Every line in the data below that includes "AGND" belongs in the answer, copied as it stands.

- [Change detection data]
::::
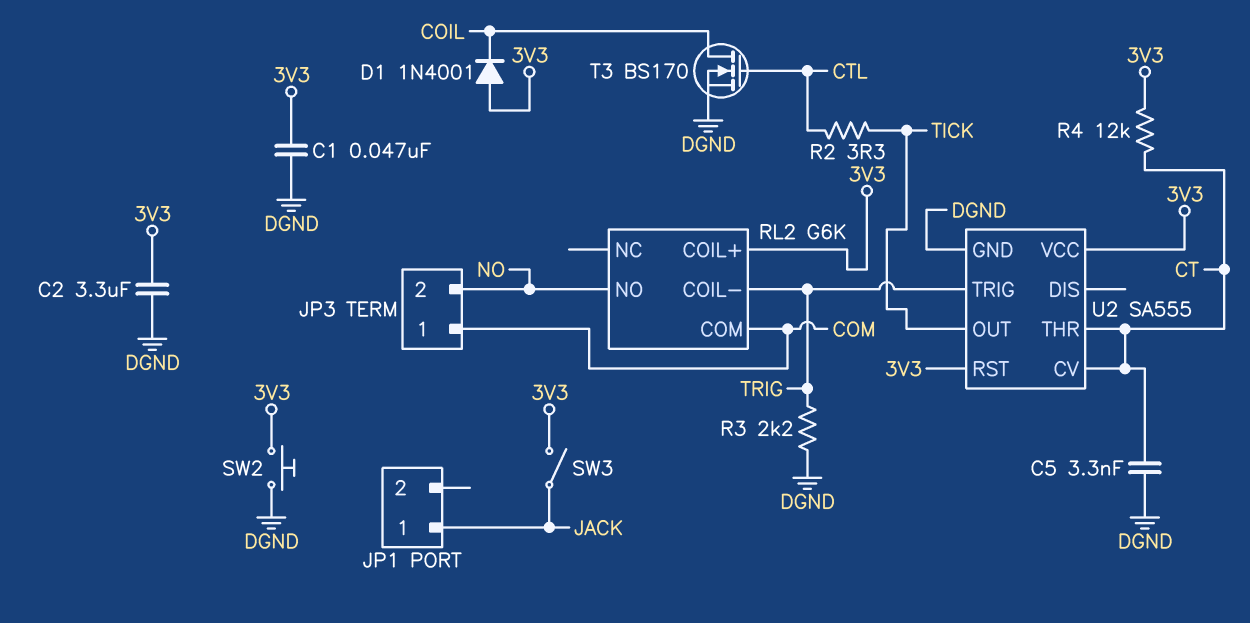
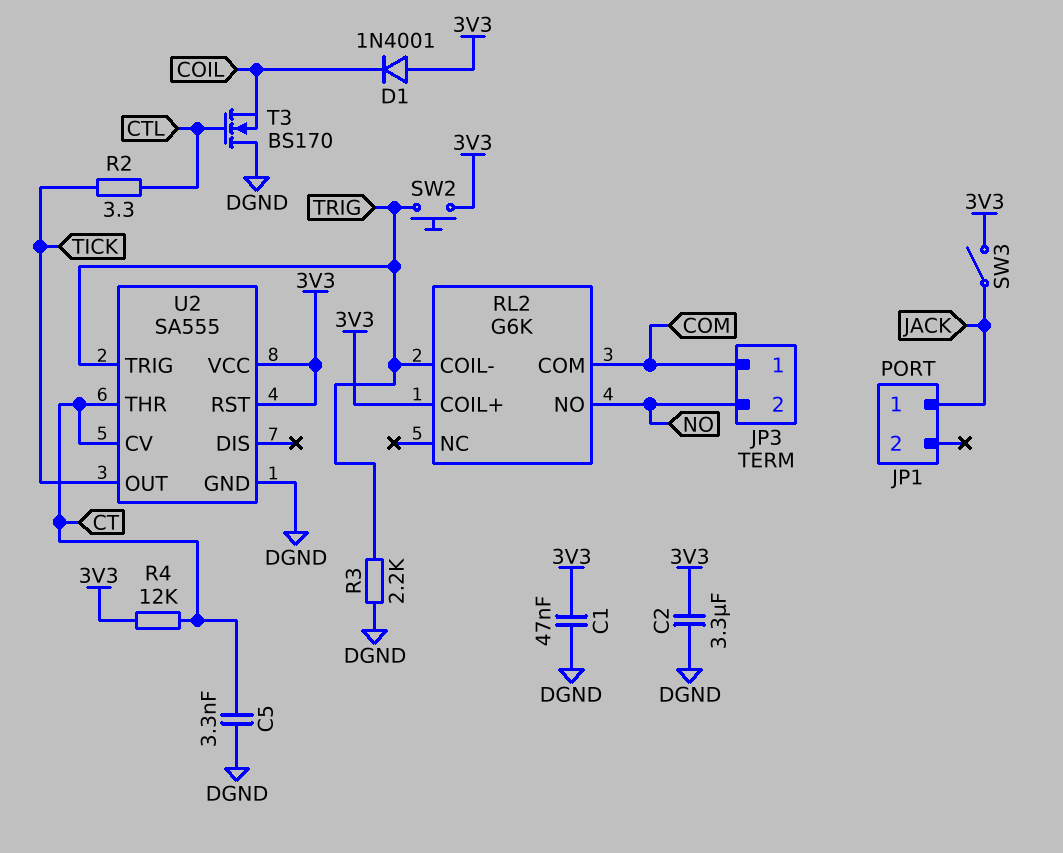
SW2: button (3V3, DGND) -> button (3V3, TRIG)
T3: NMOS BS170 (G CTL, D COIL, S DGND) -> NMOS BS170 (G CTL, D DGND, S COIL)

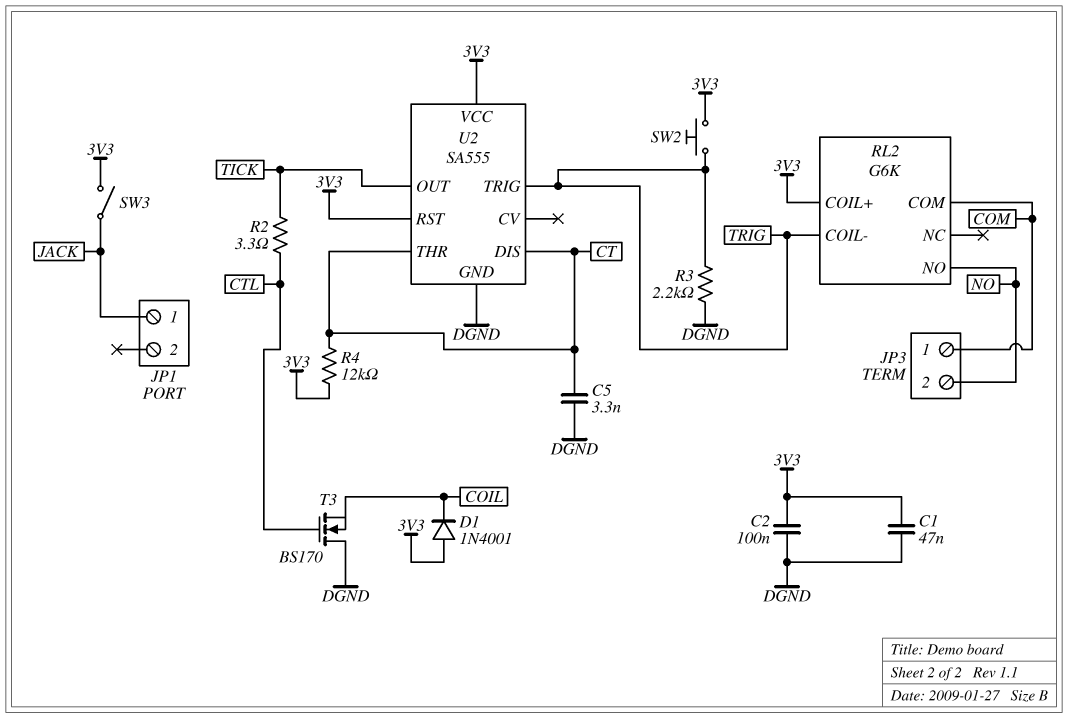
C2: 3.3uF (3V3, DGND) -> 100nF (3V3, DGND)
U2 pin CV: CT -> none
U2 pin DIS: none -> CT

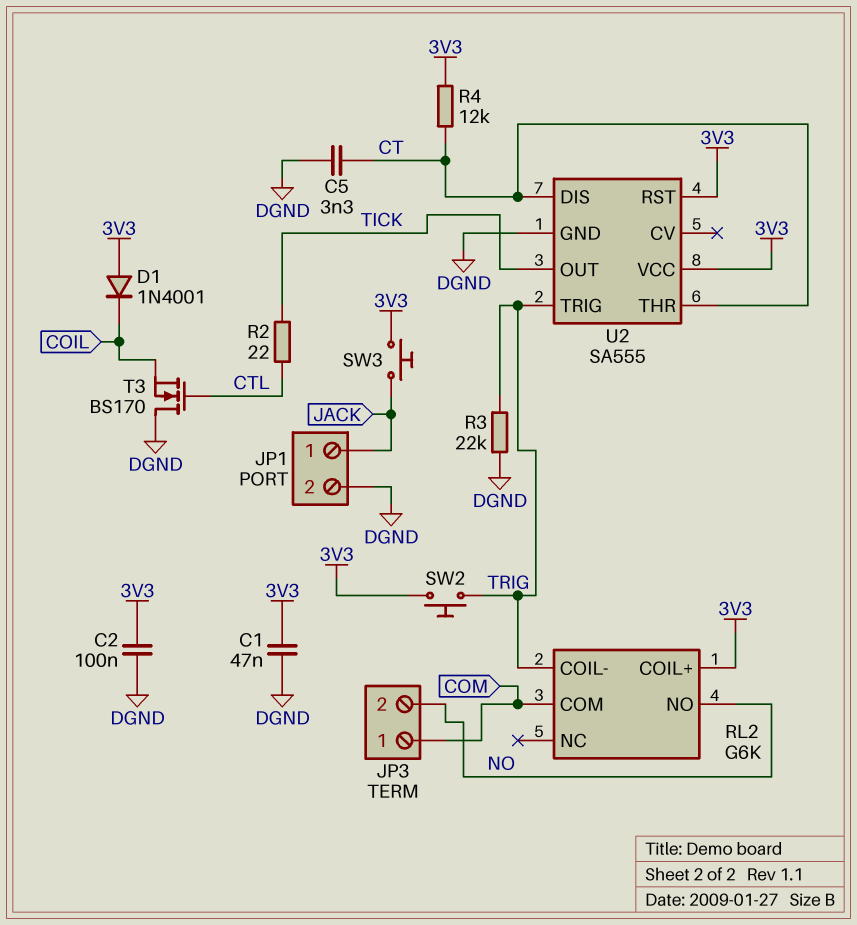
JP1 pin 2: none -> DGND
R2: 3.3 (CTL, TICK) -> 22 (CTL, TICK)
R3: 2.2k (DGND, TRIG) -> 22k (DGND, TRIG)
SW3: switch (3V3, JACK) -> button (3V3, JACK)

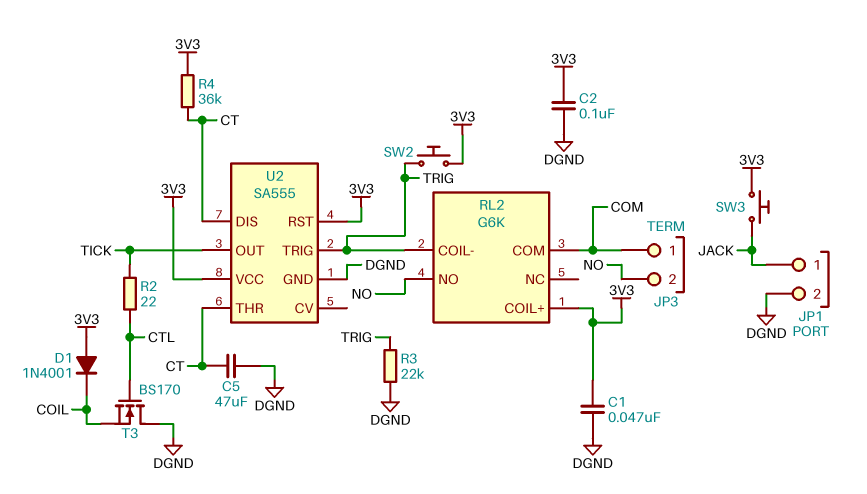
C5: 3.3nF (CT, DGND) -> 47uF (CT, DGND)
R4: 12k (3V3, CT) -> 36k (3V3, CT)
::::
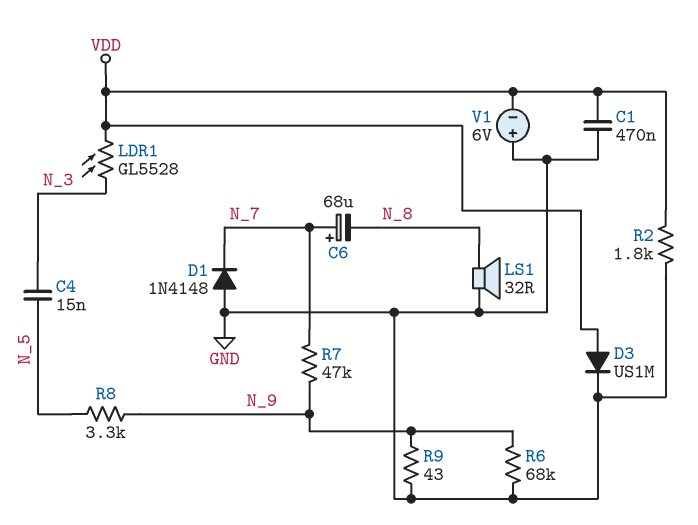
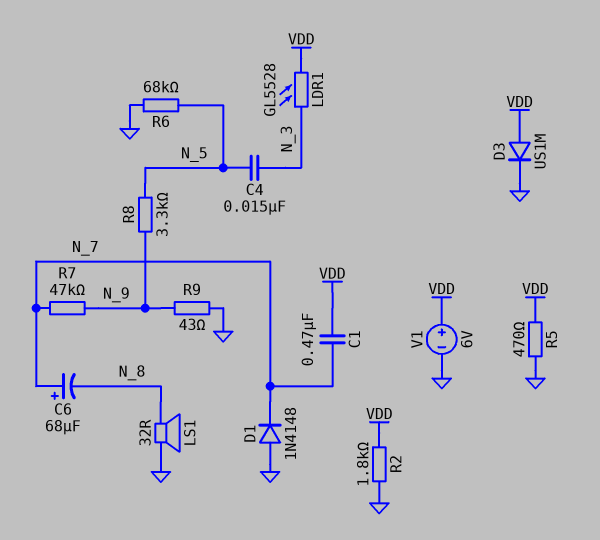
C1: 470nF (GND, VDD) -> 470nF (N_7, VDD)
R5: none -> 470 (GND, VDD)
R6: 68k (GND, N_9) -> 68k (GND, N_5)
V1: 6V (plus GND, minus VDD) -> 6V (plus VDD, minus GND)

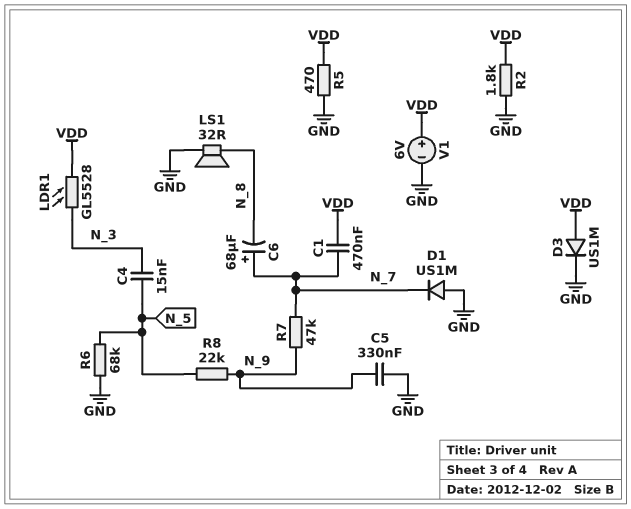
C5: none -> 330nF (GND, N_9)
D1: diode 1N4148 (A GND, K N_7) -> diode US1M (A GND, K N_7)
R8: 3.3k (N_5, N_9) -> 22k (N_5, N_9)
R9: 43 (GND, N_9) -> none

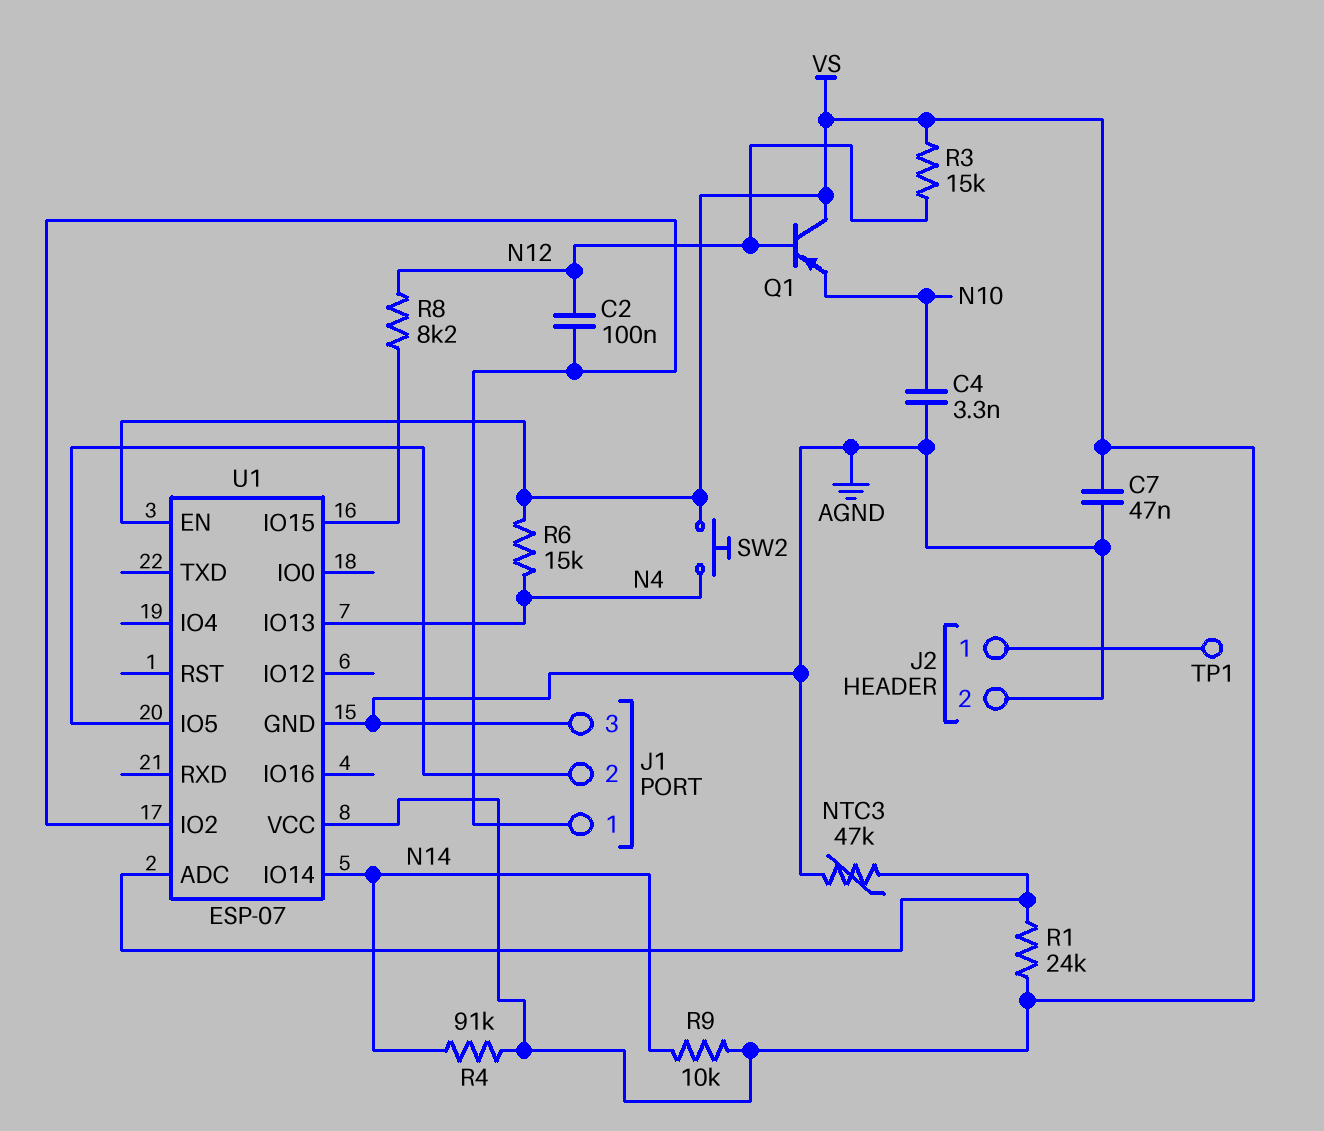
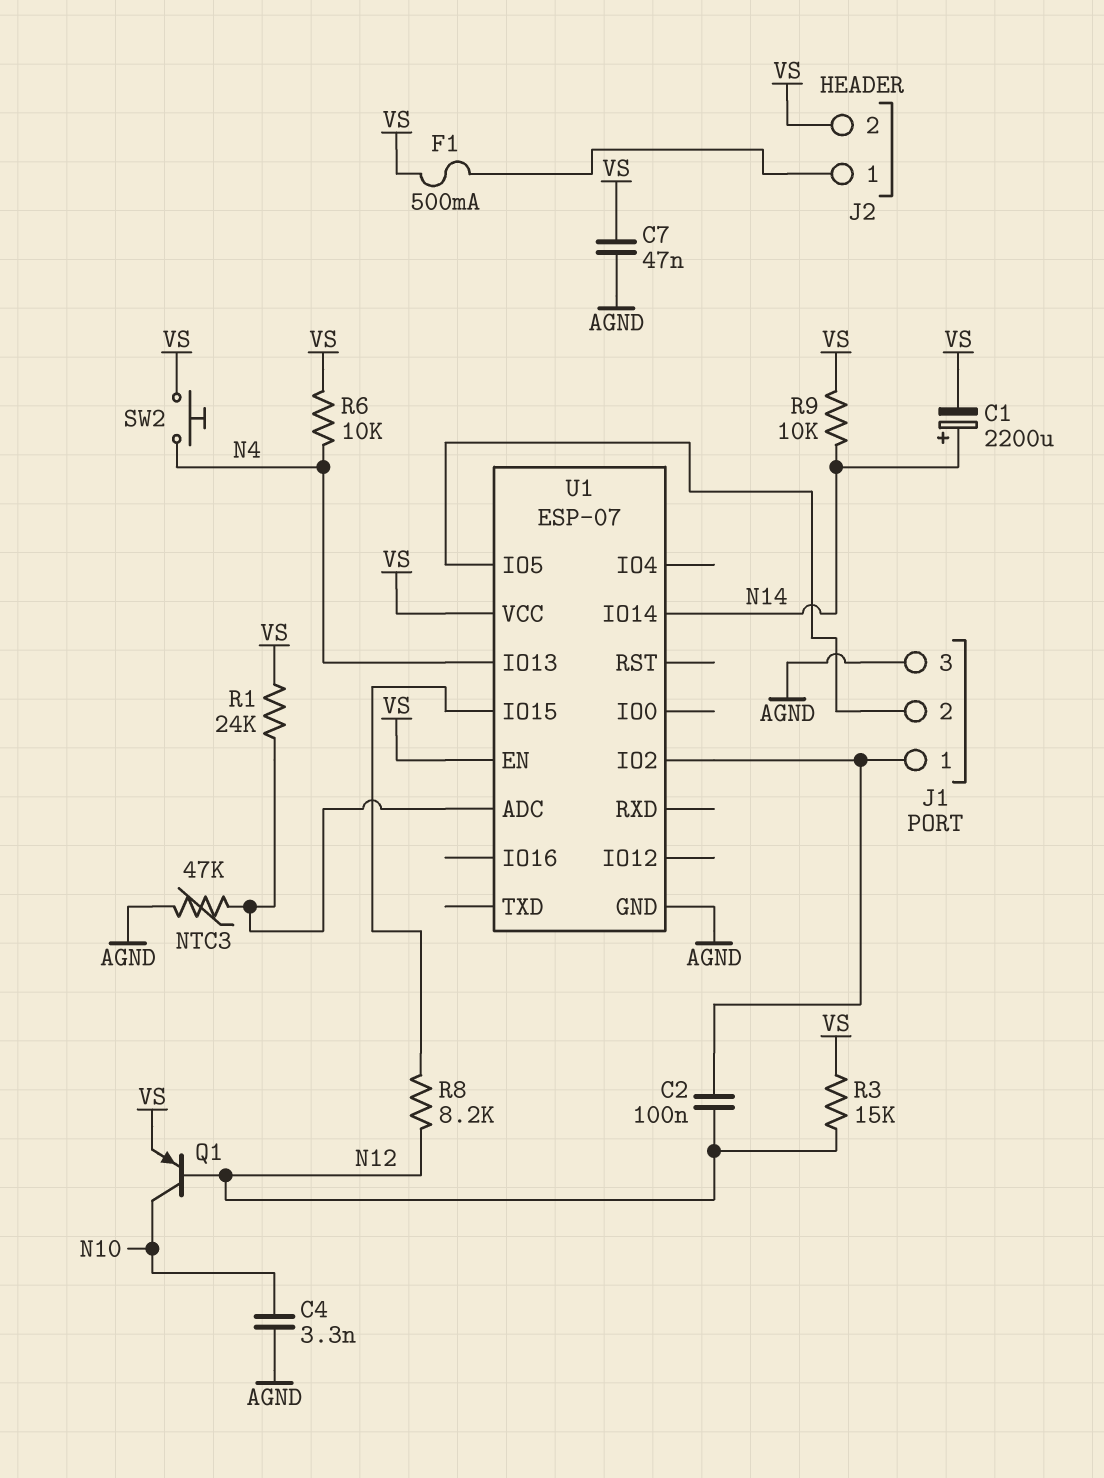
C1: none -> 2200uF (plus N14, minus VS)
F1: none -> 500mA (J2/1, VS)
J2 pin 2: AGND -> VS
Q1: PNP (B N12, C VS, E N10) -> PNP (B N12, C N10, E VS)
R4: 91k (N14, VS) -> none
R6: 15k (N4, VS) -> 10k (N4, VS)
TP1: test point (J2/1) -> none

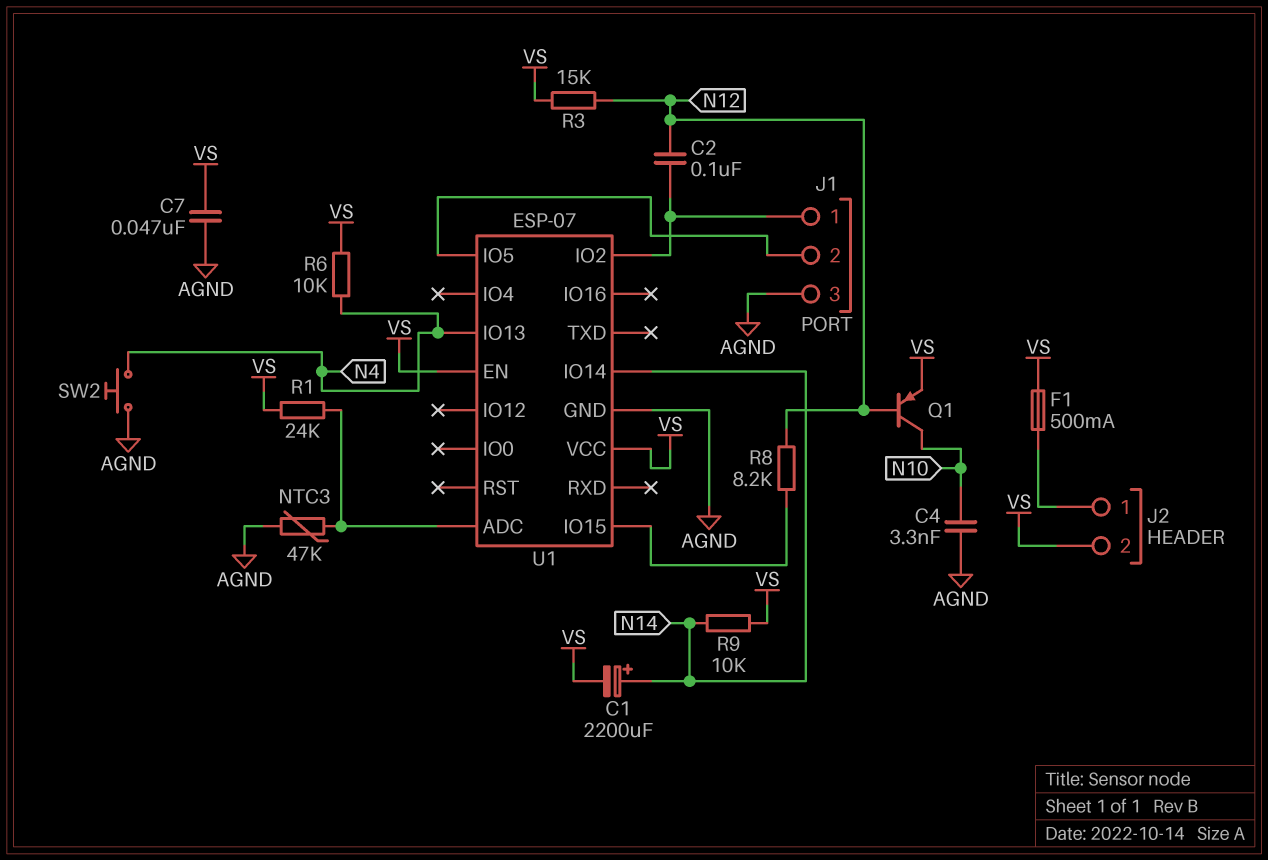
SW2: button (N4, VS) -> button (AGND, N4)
::::
- [Answer section]
J2 pin 2: AGND -> VS
SW2: button (N4, VS) -> button (AGND, N4)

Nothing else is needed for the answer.